[Data to examine — start]
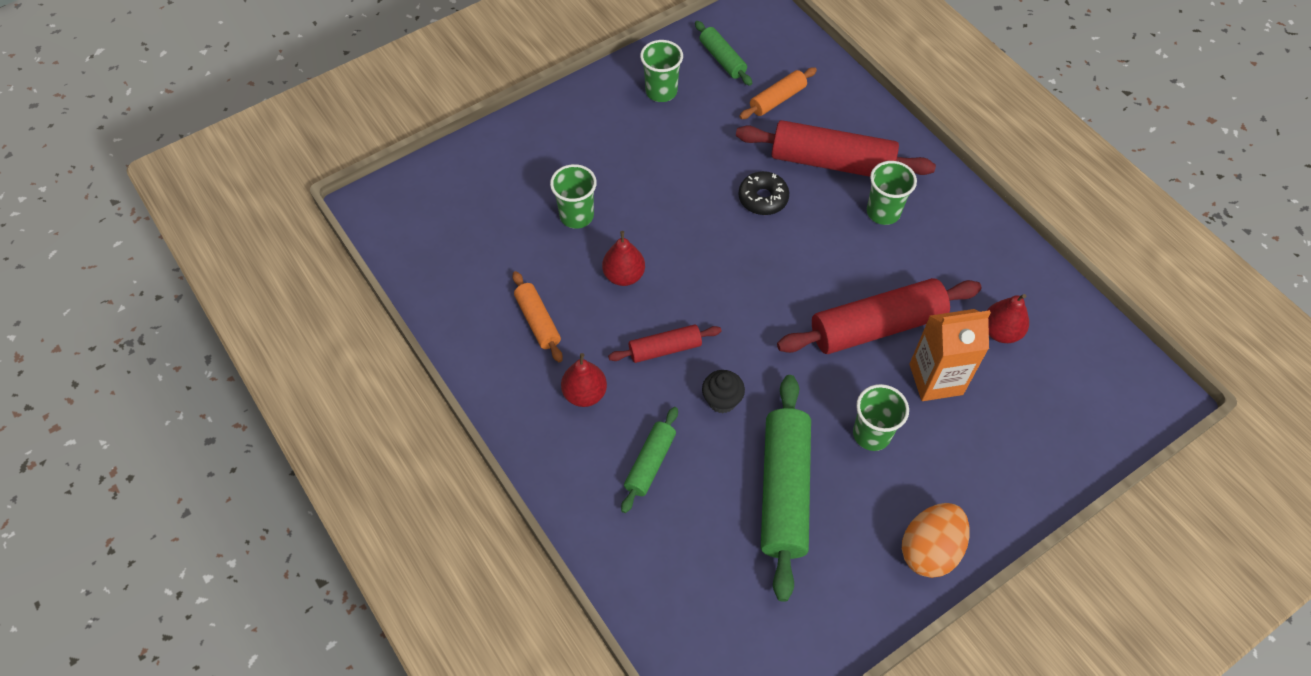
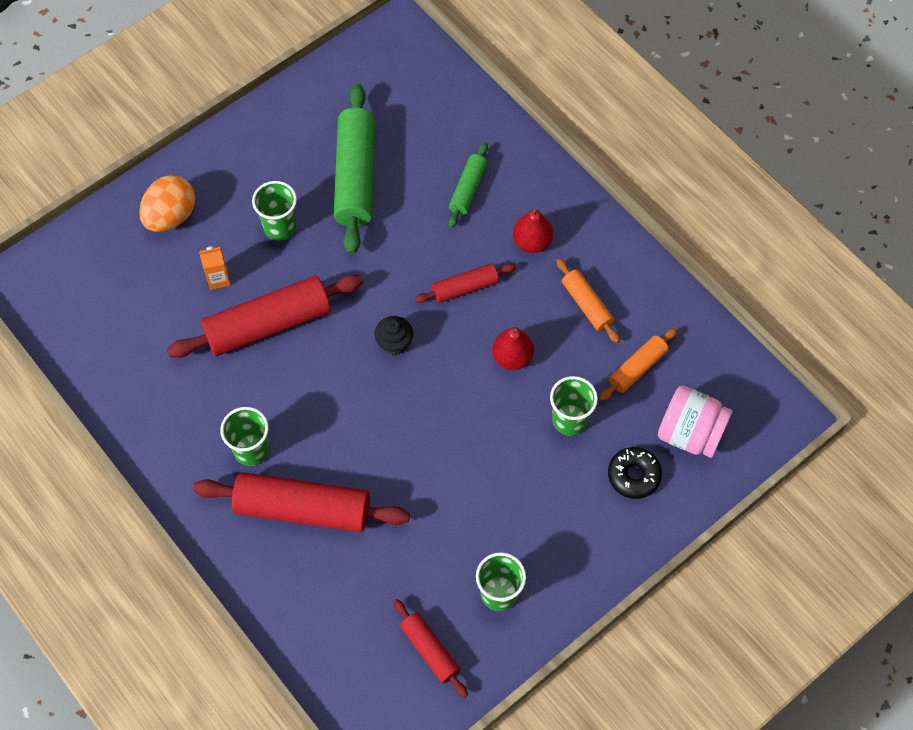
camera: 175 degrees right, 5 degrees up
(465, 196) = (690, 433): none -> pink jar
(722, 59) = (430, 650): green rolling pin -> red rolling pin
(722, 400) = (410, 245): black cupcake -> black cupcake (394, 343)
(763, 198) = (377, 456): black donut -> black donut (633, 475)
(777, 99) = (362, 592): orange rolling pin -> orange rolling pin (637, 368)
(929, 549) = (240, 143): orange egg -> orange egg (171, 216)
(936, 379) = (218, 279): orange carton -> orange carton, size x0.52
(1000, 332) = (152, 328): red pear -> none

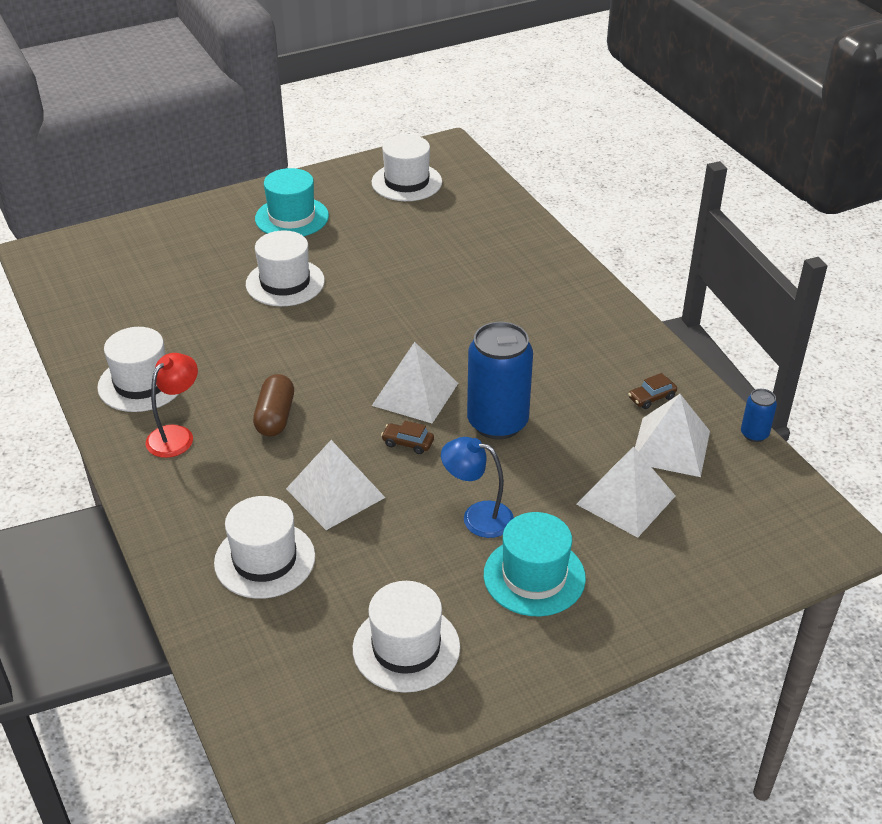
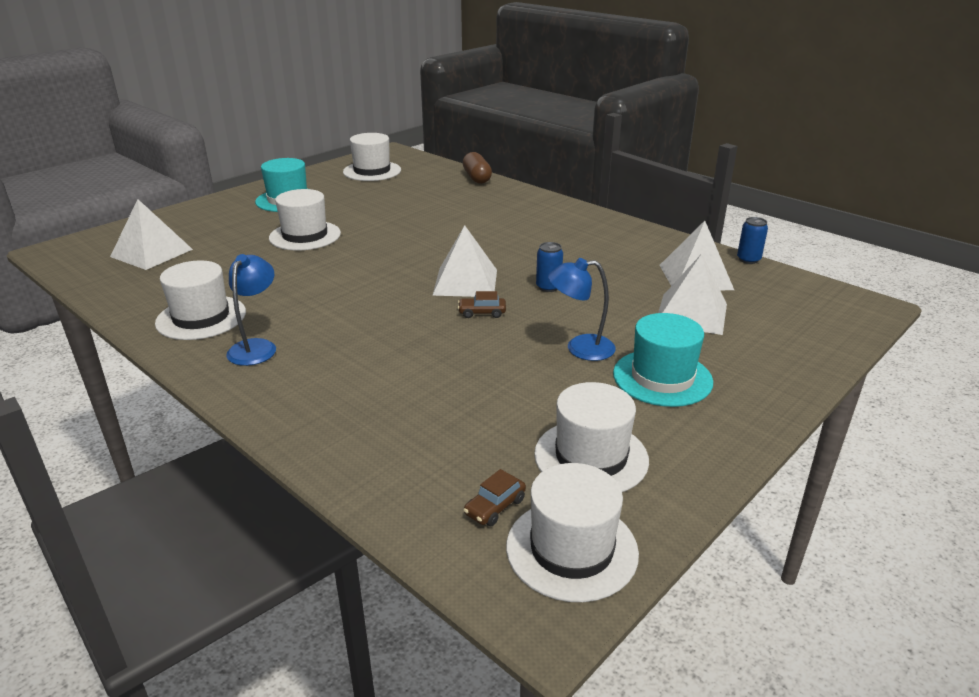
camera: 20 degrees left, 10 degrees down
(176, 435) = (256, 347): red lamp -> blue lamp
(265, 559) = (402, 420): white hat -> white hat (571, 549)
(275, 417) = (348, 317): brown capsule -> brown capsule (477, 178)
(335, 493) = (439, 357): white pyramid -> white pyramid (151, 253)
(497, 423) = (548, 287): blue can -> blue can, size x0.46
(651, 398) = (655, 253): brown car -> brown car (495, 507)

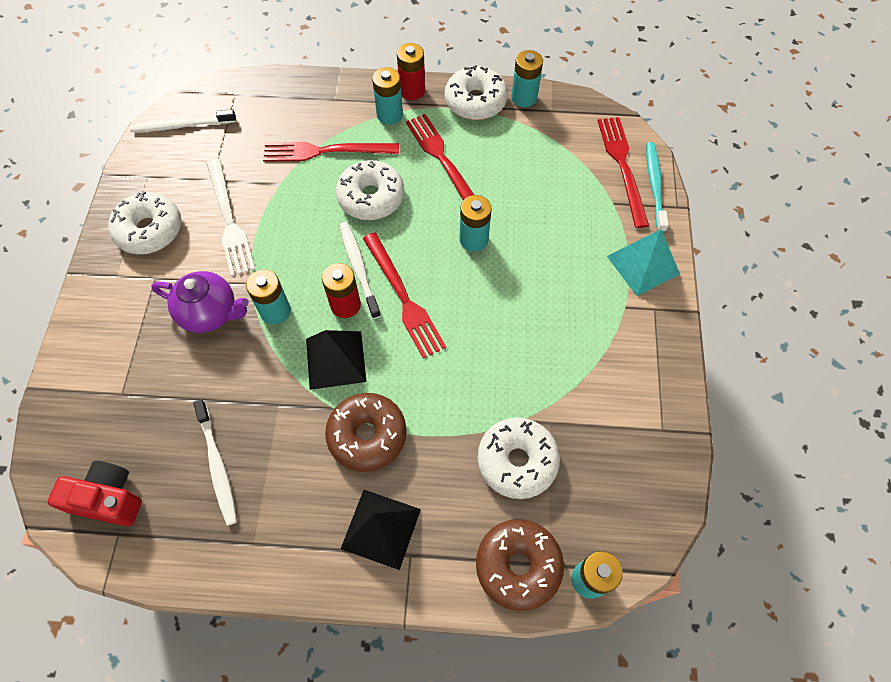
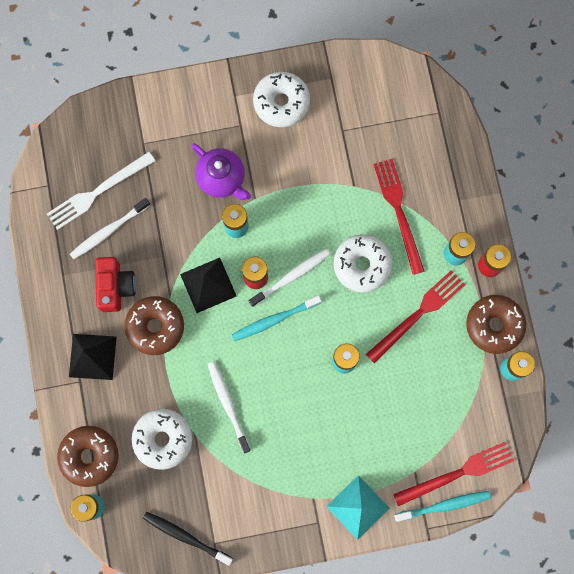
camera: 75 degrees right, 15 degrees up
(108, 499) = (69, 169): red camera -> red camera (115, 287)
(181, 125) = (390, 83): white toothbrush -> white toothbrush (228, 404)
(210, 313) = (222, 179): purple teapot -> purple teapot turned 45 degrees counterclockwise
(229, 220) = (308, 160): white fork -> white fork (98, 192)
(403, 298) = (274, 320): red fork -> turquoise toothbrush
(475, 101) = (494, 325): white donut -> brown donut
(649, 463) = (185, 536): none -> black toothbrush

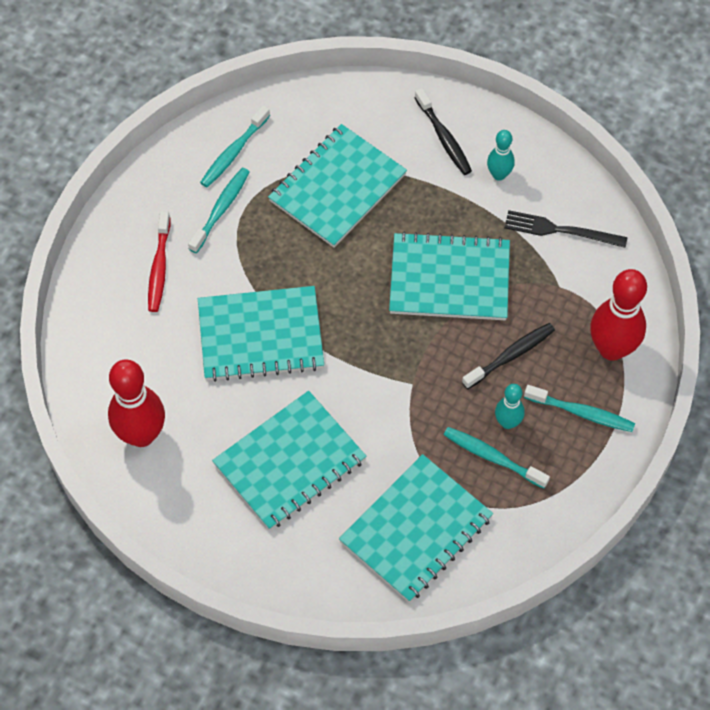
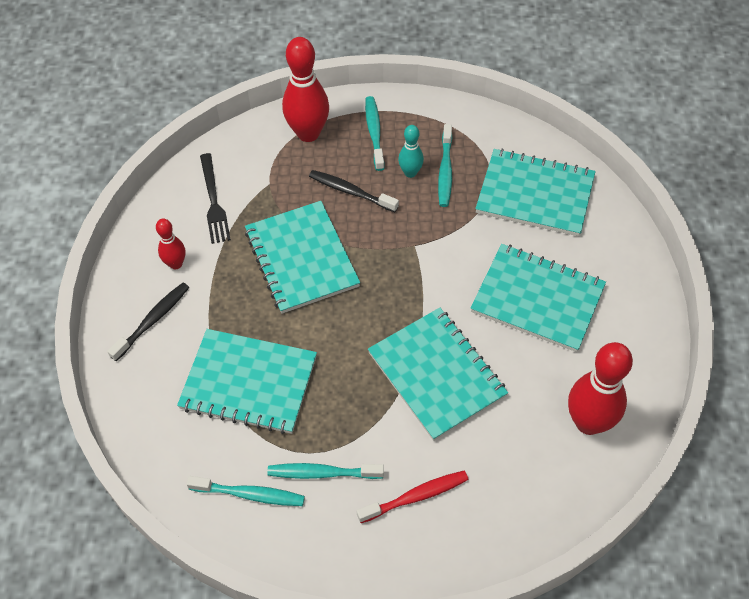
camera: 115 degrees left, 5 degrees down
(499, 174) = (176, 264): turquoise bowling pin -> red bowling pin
[Data to examine — finish]
Please copy out from the data above, without any picture, exactly the lines running from the one that holds "(335, 493) = (439, 357): white" through the one that holds "(108, 499) = (69, 169): red", and nothing beyond them.

(335, 493) = (439, 357): white pyramid -> white pyramid (151, 253)
(497, 423) = (548, 287): blue can -> blue can, size x0.46
(651, 398) = (655, 253): brown car -> brown car (495, 507)

camera: 75 degrees right, 15 degrees up
(108, 499) = (69, 169): red camera -> red camera (115, 287)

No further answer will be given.